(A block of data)
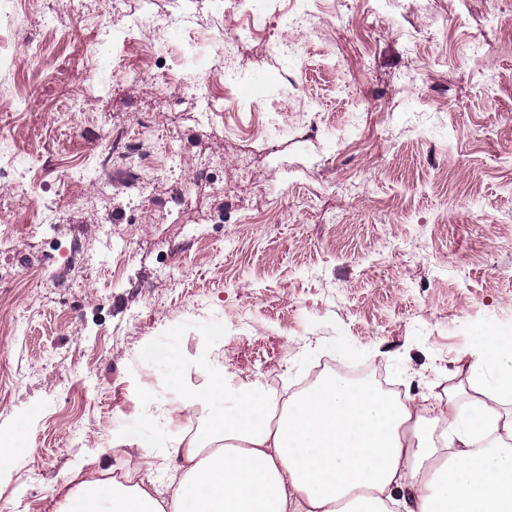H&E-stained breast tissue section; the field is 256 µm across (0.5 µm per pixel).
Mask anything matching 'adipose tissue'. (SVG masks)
Wrapping results in <instances>:
<instances>
[{
	"label": "adipose tissue",
	"instance_id": "1",
	"mask_svg": "<svg viewBox=\"0 0 512 512\" xmlns=\"http://www.w3.org/2000/svg\"><path fill=\"white\" fill-rule=\"evenodd\" d=\"M469 356L464 383L420 402L337 374L284 403L242 395L174 441L164 498L95 457L49 492L78 512H512V329Z\"/></svg>",
	"mask_w": 512,
	"mask_h": 512
}]
</instances>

What you have to do »
Locate the line that contains "Mask anything matching". Repeat it and every line after it, up to and including the final line, exactly.

Final result »
Mask anything matching 'adipose tissue'. (SVG masks)
Wrapping results in <instances>:
<instances>
[{
	"label": "adipose tissue",
	"instance_id": "1",
	"mask_svg": "<svg viewBox=\"0 0 512 512\" xmlns=\"http://www.w3.org/2000/svg\"><path fill=\"white\" fill-rule=\"evenodd\" d=\"M469 356L464 383L420 402L337 374L284 403L242 395L174 441L164 498L95 457L49 492L78 512H512V329Z\"/></svg>",
	"mask_w": 512,
	"mask_h": 512
}]
</instances>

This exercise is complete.